# REQUIRED ACTION
Copy exactly the lines of the records below, and only those lines, beginning with the line that contains "(421, 407) = (294, 437): black" and ending with the line that contains "(536, 120) = (252, 174): none".

# DATA FOR THIS TASK
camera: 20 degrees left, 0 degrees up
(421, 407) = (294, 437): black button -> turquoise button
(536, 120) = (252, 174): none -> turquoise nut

==

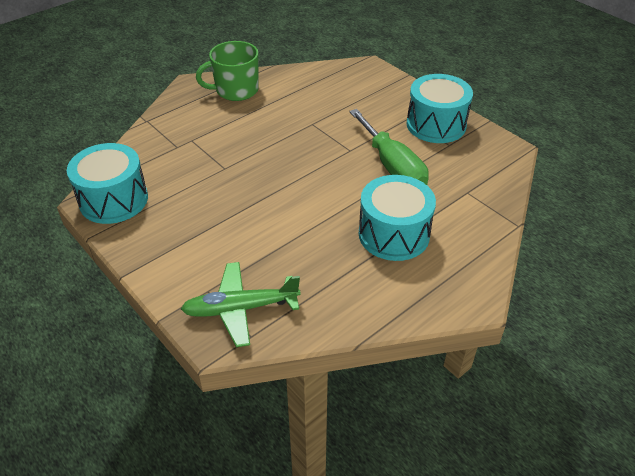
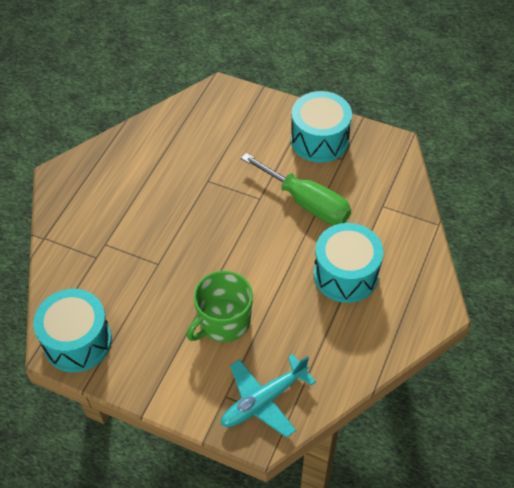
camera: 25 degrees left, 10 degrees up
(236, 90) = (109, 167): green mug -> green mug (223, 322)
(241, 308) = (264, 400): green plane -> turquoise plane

# RESPONSE TO THIS TASK
(421, 407) = (294, 437): black button -> turquoise button
(536, 120) = (252, 174): none -> turquoise nut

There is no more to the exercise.